Exercise description:
Filter the entries below, copying every line that contains the string "deses". Treat matches as case-sensitive.

Recorded data:

○ ○ ○ ○

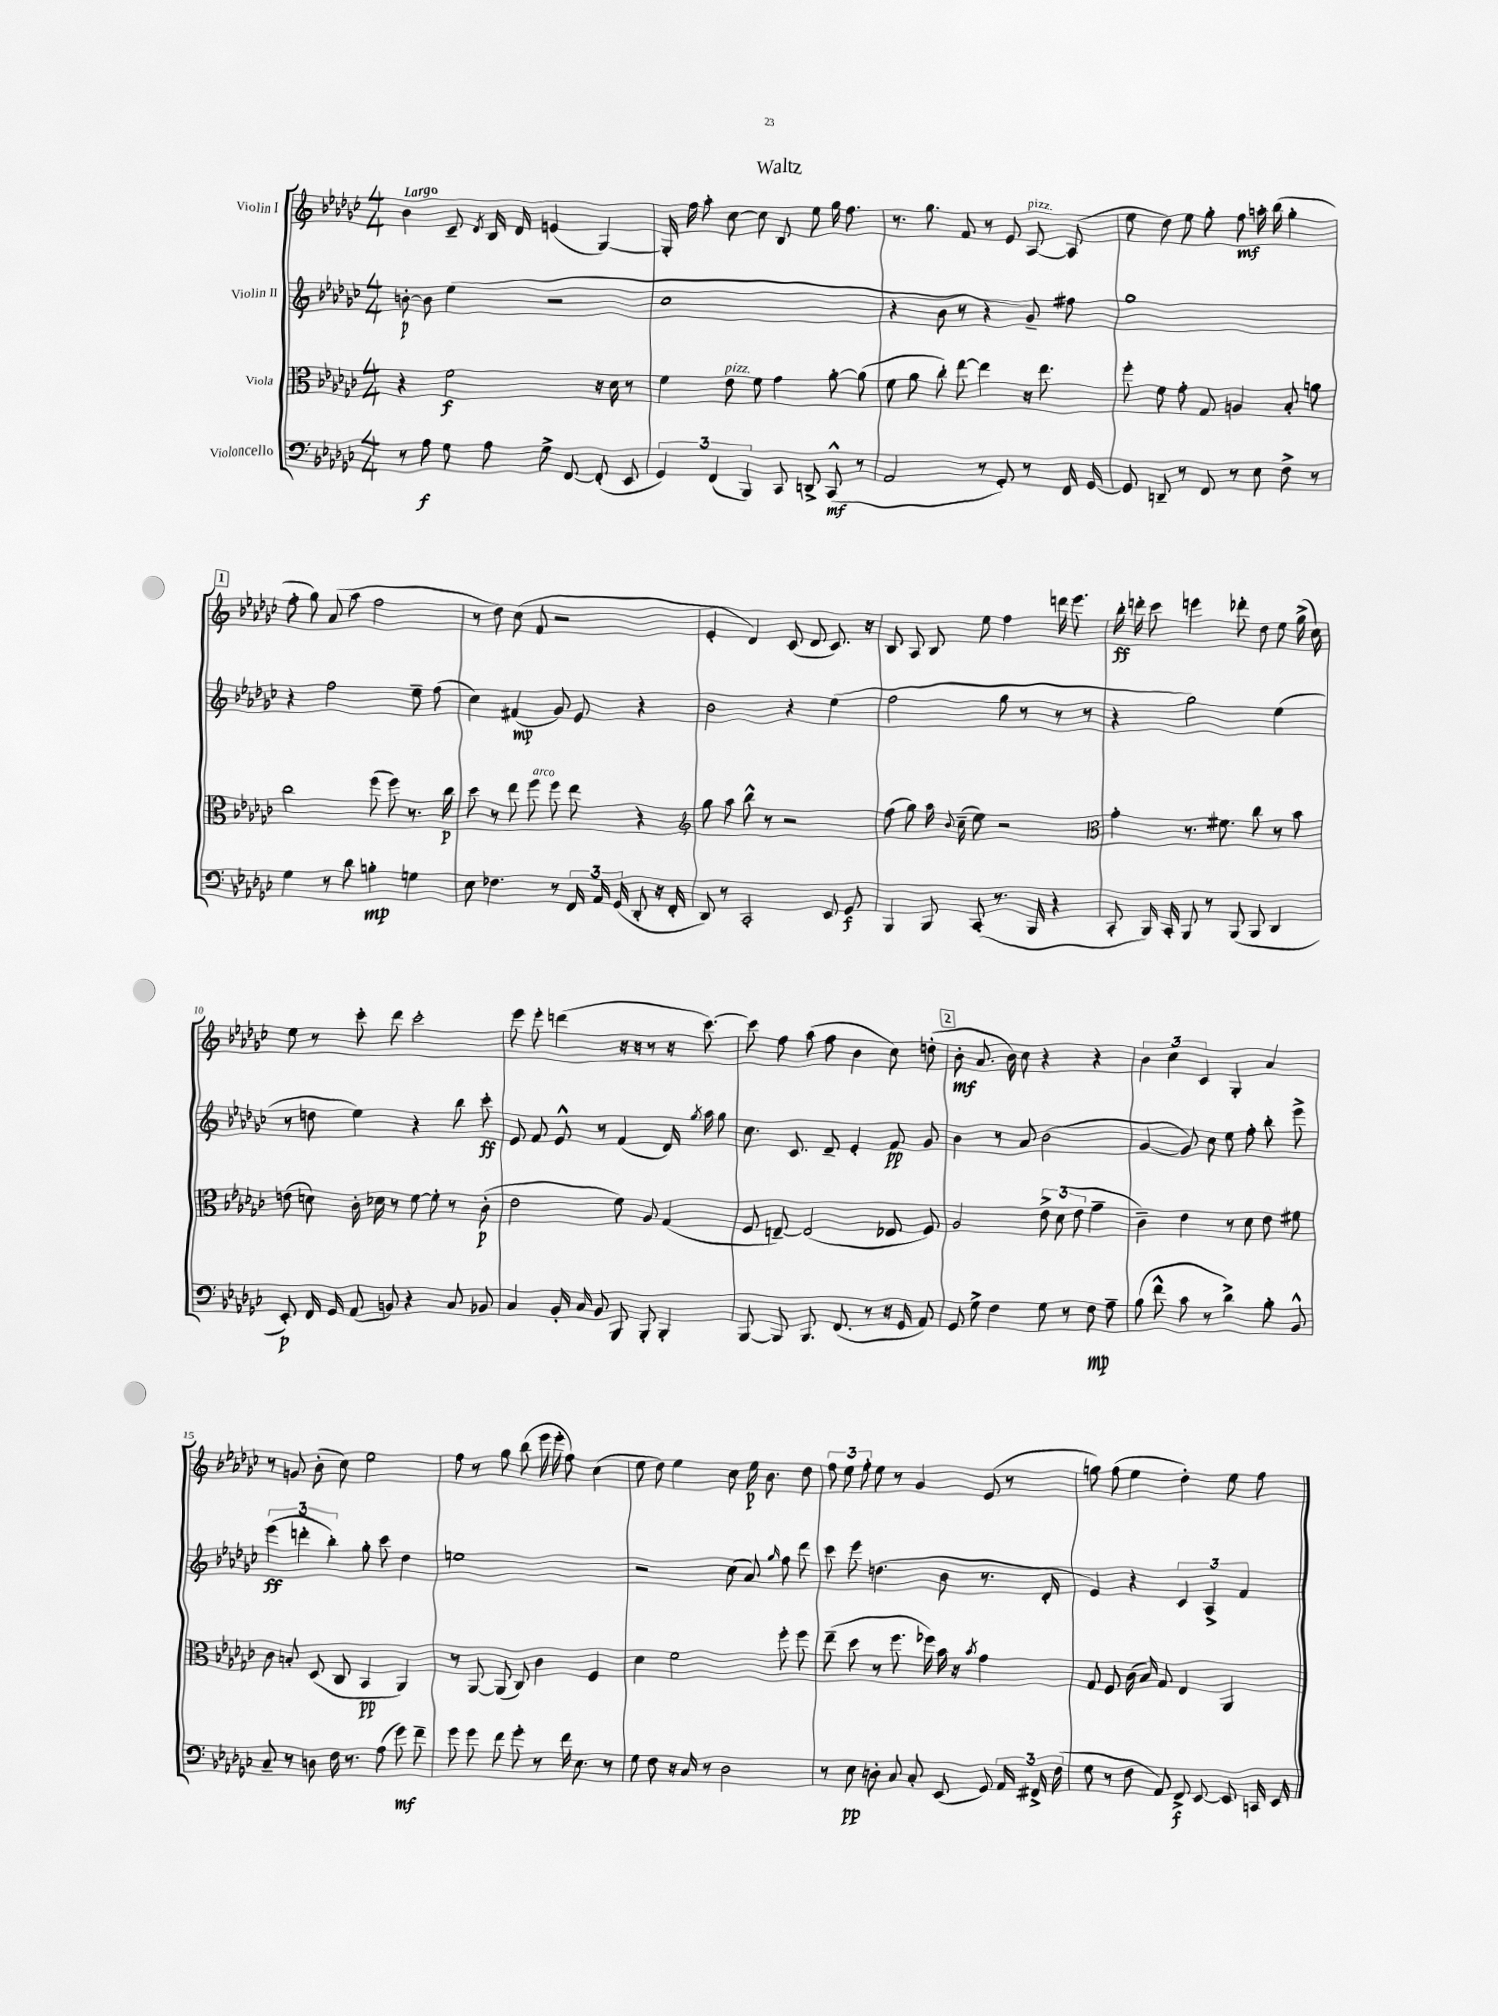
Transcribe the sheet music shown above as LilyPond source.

○ ○ ○ ○

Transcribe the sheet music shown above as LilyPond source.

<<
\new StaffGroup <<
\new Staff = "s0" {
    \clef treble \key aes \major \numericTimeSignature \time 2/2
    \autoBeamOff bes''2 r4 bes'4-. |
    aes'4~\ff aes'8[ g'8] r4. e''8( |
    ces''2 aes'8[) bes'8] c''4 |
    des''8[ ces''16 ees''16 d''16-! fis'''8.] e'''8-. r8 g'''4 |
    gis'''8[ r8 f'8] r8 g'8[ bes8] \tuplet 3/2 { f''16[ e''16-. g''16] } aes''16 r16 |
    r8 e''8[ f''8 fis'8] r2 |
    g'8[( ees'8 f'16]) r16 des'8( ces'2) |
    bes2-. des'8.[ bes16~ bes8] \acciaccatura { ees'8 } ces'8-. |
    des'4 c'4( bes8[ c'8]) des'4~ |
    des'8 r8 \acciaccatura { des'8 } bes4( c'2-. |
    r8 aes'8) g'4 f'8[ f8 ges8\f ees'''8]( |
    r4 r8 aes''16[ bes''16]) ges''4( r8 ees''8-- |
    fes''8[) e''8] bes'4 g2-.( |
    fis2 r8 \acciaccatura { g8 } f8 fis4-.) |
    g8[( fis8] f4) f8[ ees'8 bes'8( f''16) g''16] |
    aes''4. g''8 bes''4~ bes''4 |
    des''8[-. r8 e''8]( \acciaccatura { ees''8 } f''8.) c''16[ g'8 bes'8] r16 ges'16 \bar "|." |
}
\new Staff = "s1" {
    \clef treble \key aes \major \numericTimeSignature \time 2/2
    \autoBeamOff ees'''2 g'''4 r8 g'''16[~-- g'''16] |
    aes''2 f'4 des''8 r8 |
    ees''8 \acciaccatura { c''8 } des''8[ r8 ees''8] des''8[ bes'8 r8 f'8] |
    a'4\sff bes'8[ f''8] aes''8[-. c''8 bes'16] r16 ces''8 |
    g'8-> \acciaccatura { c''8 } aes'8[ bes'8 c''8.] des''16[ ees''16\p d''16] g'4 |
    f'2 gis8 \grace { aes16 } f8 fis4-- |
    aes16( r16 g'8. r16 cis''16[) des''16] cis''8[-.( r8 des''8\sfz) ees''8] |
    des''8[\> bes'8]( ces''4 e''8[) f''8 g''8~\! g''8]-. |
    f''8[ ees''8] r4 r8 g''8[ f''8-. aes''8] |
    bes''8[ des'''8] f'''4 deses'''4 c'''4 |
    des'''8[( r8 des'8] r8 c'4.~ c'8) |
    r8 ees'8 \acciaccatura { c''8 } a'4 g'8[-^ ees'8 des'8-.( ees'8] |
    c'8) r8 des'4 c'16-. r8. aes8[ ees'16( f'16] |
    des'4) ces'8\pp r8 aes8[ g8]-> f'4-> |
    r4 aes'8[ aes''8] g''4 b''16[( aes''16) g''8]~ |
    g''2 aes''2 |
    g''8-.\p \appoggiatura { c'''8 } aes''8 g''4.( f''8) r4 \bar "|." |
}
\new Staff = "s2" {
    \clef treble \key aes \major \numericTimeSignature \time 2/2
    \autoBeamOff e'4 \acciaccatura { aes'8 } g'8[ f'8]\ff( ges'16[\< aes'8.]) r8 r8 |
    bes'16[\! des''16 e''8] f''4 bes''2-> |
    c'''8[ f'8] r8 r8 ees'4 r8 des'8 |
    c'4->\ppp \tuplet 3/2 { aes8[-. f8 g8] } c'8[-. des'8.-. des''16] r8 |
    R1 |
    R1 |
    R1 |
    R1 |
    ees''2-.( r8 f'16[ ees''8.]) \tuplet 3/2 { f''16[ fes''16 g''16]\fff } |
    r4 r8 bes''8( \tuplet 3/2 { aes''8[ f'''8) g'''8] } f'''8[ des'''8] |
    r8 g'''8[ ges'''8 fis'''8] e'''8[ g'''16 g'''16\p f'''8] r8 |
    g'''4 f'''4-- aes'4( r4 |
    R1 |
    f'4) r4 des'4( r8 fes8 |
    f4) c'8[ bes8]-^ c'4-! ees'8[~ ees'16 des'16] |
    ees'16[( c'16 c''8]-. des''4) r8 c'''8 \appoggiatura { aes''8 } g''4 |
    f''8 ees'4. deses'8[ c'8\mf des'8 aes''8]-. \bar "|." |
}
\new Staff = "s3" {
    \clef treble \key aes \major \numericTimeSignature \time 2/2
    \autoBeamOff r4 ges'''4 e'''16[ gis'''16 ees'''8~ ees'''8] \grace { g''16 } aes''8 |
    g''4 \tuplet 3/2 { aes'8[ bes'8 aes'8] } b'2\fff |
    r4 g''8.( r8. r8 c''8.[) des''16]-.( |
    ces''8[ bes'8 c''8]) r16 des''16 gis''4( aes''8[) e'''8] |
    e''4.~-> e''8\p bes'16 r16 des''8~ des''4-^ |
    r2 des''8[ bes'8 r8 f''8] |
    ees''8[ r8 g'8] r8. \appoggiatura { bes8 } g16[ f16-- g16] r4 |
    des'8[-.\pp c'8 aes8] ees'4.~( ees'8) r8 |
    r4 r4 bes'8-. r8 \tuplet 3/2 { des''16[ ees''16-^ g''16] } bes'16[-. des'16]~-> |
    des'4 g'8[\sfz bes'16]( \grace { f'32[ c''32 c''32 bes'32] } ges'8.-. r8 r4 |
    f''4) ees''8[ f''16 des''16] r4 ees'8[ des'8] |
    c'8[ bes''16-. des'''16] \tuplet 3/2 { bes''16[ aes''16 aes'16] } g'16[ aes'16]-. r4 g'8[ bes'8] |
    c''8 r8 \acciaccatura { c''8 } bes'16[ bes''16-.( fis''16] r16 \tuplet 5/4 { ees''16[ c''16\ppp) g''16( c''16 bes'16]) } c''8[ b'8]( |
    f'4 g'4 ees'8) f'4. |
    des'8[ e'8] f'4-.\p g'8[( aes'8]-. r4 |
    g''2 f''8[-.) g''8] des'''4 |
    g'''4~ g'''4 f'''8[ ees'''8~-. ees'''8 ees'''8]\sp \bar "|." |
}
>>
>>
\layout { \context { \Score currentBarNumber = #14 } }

○ ○ ○ ○

Task output:
    bes''8[ des'''8] f'''4 deses'''4 c'''4 |
    f''8 ees'4. deses'8[ c'8\mf des'8 aes''8]-. \bar "|." |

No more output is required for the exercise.